Data for processing
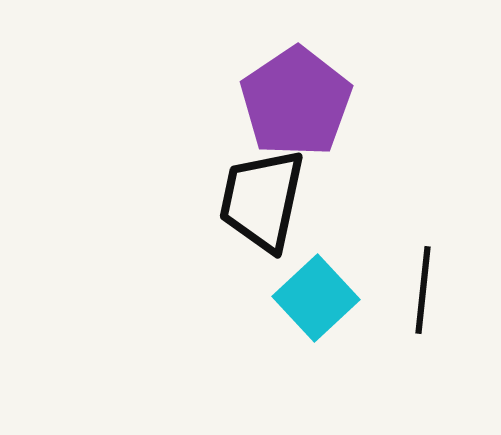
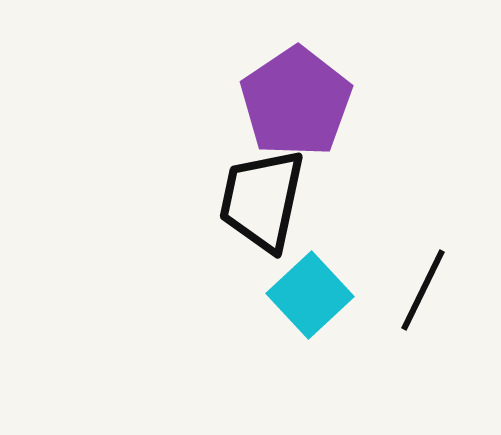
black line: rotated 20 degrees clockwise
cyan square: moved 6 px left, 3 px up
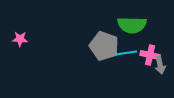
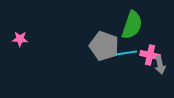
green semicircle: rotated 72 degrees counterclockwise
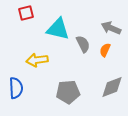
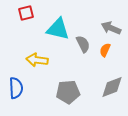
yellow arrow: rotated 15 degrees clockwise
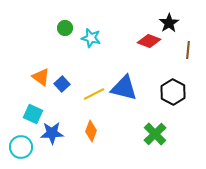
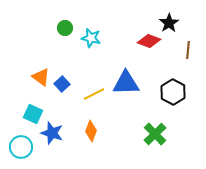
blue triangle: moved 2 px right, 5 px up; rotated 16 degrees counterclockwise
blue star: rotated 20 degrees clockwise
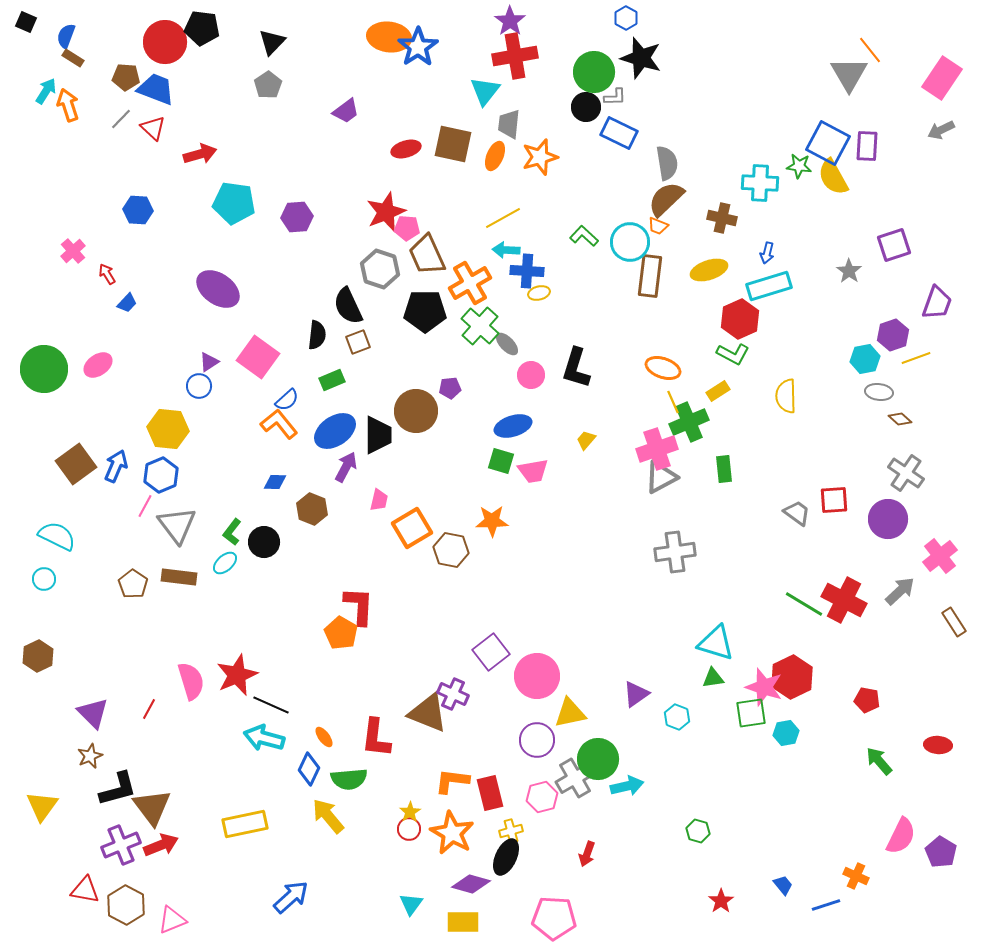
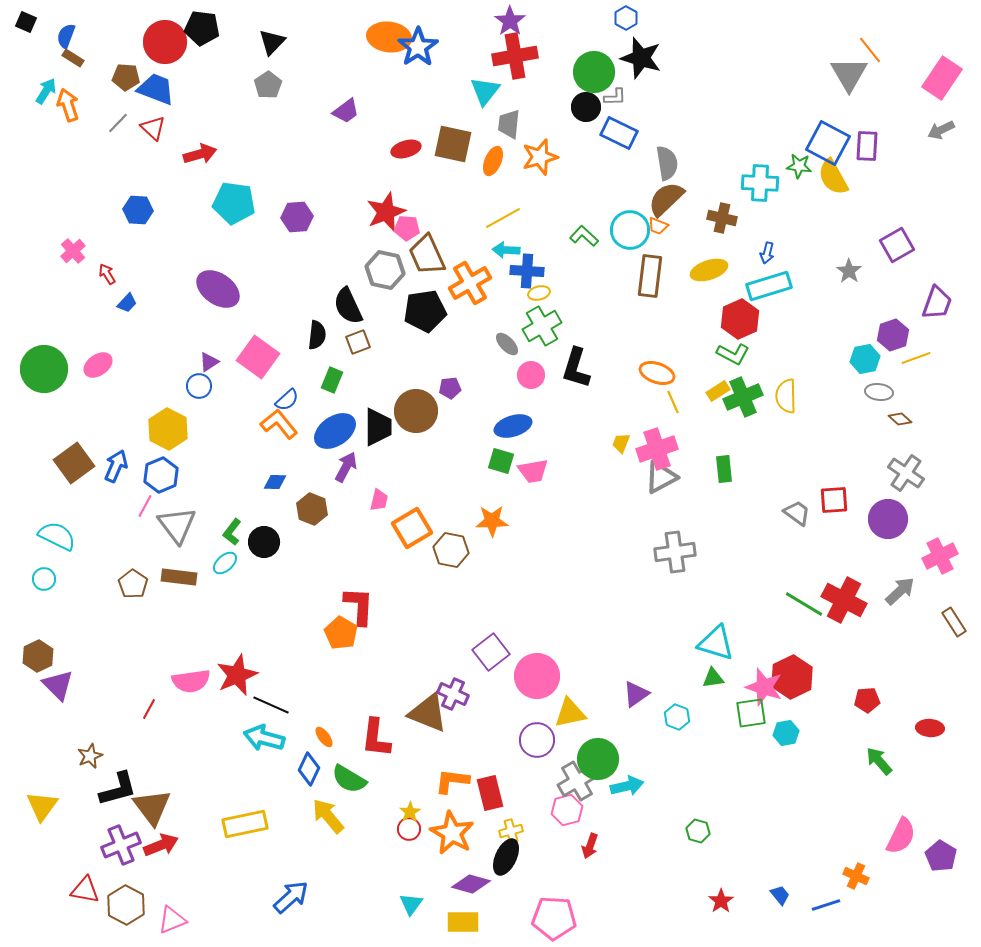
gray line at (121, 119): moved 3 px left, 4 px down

Your objective
Emit an exact copy of the lines from the line bearing "blue star: rotated 20 degrees clockwise" through the last line above, inclusive, and leave the images out.

Worked solution
blue star: rotated 20 degrees clockwise
gray line at (121, 119): moved 3 px left, 4 px down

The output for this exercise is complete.